■ **Work to complete**
Within the data that follows, set down exactly the lines from the one containing "none -> brown brick B7 level 1" through the one containing "none -> brown brick D6:D7 level 1", both ends included.

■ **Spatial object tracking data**
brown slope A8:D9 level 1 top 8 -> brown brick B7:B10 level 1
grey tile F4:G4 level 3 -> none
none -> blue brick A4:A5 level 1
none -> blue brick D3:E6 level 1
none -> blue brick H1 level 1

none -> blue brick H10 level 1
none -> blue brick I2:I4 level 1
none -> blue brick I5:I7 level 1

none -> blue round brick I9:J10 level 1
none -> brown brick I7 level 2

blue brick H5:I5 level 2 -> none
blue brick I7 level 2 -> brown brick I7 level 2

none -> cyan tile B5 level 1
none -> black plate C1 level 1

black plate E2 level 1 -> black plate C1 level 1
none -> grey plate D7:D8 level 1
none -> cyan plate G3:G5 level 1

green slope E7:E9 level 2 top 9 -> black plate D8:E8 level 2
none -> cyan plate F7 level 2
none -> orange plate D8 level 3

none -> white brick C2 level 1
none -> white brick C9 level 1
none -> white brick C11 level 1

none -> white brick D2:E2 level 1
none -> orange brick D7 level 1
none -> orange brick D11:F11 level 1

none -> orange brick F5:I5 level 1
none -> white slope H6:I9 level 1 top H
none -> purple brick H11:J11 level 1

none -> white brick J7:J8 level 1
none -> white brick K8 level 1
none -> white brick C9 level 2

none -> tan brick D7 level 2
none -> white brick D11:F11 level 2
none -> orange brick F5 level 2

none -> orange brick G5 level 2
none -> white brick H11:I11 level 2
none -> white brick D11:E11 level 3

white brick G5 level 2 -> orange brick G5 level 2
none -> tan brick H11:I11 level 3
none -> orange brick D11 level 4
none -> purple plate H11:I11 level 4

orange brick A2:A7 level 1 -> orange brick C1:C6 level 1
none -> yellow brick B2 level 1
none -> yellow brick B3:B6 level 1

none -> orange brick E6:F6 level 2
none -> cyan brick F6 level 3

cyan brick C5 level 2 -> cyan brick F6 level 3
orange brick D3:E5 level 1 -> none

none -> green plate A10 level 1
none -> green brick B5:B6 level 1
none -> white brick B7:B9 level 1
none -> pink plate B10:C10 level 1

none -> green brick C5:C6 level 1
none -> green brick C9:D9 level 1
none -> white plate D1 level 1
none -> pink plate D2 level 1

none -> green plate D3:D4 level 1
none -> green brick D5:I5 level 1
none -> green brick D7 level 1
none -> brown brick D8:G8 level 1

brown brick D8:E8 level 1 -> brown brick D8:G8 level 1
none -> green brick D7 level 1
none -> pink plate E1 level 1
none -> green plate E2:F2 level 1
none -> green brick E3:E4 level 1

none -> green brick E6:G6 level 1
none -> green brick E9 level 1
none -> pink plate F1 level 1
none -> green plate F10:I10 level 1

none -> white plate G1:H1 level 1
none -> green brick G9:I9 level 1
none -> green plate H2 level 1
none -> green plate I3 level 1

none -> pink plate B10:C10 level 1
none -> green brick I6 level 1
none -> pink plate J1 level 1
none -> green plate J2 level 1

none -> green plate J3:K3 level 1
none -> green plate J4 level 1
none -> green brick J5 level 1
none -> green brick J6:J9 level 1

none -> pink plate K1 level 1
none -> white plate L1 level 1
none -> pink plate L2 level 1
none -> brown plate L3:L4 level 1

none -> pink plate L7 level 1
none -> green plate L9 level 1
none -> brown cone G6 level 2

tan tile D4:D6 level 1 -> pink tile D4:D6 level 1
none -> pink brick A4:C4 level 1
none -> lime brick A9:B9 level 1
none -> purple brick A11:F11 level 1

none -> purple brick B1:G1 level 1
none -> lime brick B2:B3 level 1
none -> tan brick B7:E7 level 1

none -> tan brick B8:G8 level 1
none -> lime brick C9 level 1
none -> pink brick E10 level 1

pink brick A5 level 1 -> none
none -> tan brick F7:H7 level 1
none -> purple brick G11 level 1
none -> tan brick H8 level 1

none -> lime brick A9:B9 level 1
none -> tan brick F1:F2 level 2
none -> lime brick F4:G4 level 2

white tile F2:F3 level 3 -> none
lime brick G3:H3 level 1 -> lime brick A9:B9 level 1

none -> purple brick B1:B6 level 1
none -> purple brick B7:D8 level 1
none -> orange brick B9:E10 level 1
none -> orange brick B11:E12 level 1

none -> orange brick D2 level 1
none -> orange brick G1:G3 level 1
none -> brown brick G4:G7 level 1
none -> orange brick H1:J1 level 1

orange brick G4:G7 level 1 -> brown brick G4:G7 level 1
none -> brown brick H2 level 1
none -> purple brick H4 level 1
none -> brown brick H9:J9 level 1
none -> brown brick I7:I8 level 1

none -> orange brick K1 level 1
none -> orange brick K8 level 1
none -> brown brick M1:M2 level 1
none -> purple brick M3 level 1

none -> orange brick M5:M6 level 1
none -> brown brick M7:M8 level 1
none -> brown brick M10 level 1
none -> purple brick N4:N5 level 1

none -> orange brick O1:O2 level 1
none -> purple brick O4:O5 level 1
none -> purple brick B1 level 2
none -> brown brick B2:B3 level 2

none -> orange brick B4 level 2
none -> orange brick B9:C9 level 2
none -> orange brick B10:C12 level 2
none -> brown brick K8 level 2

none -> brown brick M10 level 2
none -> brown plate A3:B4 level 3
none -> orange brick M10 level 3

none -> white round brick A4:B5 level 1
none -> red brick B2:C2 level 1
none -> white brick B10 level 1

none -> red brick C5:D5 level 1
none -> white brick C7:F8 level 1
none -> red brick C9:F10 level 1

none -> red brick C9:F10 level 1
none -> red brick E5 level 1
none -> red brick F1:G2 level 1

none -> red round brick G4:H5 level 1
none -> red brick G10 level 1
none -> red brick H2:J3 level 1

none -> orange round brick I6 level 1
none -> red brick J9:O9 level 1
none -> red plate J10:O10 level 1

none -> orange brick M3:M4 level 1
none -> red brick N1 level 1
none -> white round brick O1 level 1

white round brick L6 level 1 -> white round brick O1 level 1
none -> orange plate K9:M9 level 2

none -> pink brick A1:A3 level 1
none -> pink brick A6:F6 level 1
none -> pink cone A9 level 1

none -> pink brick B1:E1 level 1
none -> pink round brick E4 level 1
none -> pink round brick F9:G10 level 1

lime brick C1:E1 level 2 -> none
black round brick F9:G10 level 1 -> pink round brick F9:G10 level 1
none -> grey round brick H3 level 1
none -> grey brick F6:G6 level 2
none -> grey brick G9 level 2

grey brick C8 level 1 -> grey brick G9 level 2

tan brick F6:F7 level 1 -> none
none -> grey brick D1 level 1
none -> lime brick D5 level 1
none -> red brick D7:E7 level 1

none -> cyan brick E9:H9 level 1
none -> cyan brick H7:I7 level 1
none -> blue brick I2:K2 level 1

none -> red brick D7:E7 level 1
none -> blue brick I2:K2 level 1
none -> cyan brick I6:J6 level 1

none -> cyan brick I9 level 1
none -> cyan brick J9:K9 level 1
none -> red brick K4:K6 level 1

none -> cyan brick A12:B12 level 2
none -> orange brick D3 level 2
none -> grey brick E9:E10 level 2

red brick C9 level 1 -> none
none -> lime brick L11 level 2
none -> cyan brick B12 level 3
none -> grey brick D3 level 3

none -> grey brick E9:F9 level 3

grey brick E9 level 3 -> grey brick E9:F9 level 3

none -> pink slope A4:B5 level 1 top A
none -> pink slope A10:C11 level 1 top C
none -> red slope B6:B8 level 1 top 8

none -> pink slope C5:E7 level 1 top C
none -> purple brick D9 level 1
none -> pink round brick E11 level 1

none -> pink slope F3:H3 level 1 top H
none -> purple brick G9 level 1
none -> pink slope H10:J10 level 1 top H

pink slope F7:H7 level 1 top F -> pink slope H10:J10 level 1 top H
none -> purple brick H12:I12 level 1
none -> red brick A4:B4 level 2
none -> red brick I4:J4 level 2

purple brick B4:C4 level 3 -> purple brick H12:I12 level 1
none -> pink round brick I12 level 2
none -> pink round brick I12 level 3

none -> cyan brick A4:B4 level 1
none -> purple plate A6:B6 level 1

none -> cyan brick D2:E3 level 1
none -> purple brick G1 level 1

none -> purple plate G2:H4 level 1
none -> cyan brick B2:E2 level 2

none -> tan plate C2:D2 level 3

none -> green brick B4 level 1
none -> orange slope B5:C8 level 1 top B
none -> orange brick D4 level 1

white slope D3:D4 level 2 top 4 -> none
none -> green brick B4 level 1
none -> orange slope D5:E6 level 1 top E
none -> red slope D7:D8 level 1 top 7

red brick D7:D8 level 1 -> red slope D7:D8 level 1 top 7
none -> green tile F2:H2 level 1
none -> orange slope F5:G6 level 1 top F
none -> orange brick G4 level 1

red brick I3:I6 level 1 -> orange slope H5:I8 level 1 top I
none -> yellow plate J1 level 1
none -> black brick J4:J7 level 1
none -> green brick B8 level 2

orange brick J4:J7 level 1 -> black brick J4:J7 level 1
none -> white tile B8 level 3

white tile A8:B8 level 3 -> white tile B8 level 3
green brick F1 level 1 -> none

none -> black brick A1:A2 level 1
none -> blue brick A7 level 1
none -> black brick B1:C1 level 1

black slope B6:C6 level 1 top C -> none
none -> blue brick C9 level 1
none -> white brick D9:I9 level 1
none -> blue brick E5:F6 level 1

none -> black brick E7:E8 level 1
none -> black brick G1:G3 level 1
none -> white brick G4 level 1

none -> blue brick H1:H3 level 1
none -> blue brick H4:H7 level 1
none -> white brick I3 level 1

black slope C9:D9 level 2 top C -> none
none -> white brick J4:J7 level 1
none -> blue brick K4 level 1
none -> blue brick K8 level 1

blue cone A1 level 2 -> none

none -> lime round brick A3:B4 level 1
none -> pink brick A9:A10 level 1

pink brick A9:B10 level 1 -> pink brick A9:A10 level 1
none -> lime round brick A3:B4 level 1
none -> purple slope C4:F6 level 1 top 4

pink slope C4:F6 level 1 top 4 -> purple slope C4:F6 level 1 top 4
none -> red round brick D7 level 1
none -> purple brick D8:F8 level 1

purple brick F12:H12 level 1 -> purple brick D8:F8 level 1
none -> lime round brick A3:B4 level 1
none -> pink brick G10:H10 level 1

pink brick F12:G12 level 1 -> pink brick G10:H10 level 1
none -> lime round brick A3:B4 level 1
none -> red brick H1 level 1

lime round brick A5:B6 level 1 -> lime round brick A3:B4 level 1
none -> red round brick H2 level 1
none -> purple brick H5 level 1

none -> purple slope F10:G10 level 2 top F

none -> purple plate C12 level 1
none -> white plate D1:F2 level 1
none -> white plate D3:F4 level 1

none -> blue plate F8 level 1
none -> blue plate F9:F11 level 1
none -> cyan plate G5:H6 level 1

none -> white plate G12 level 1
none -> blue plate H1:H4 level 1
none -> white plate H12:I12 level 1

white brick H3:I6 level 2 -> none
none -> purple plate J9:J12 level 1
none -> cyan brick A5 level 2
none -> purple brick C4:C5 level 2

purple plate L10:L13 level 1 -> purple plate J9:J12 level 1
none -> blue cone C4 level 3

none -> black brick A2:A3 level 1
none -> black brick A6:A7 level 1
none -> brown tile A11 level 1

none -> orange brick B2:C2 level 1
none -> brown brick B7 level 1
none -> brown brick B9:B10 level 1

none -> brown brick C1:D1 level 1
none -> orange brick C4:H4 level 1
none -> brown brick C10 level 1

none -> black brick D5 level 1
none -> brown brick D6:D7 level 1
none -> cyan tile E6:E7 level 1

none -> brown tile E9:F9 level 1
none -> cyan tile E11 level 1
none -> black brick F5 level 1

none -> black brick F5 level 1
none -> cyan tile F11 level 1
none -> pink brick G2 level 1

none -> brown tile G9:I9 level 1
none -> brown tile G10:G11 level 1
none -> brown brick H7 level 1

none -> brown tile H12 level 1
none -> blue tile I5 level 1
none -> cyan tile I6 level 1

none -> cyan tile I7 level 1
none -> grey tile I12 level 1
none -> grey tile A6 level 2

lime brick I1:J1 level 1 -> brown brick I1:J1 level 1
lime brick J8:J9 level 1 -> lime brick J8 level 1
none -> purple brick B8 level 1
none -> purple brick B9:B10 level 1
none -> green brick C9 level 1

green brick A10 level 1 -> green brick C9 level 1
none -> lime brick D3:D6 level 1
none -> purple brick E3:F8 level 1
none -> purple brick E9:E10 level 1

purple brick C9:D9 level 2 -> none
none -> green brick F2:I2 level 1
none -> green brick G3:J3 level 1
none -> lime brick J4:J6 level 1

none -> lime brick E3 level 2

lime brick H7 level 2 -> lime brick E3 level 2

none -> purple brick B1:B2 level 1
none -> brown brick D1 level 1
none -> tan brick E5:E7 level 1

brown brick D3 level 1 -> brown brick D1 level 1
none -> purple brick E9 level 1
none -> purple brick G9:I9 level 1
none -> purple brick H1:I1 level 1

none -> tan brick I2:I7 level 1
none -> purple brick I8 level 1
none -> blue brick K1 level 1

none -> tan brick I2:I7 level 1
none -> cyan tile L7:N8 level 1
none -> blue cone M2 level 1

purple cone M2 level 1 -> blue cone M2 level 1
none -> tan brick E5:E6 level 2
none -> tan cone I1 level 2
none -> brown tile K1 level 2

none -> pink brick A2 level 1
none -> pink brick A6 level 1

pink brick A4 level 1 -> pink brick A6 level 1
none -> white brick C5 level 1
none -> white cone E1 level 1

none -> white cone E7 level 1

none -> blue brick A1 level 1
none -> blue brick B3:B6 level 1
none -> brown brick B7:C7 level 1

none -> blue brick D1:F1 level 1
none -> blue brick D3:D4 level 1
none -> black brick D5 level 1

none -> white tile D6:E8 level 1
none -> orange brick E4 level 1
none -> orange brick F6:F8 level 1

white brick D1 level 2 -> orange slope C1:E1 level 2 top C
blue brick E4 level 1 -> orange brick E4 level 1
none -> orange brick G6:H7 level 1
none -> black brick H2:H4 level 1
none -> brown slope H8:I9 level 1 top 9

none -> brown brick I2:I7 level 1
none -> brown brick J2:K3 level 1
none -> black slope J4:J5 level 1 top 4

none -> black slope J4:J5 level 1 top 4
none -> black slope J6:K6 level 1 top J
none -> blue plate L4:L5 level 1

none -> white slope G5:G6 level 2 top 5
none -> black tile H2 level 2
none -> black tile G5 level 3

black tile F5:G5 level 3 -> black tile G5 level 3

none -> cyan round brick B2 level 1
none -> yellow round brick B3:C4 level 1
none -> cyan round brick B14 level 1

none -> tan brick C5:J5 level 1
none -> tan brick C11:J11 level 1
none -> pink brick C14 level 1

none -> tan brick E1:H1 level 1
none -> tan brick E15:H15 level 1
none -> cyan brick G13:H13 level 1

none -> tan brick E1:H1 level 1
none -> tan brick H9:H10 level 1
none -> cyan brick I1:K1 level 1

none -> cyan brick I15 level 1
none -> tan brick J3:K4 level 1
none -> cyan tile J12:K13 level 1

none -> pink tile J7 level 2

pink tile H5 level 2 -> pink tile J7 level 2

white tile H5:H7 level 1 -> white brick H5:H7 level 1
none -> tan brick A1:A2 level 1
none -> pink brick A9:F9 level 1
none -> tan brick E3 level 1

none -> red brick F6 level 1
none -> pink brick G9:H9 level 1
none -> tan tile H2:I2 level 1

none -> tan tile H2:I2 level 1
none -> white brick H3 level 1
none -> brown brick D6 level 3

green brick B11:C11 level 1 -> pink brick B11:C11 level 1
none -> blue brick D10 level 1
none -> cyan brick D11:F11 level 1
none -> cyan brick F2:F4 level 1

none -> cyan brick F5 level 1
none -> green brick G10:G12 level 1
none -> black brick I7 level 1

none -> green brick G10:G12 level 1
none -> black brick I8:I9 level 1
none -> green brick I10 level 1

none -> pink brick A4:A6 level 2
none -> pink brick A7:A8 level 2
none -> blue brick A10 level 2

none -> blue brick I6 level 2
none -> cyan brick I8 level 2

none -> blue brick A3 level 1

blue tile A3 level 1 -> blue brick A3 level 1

■ **Answer box**
none -> brown brick B7 level 1
none -> brown brick B9:B10 level 1

none -> brown brick C1:D1 level 1
none -> orange brick C4:H4 level 1
none -> brown brick C10 level 1

none -> black brick D5 level 1
none -> brown brick D6:D7 level 1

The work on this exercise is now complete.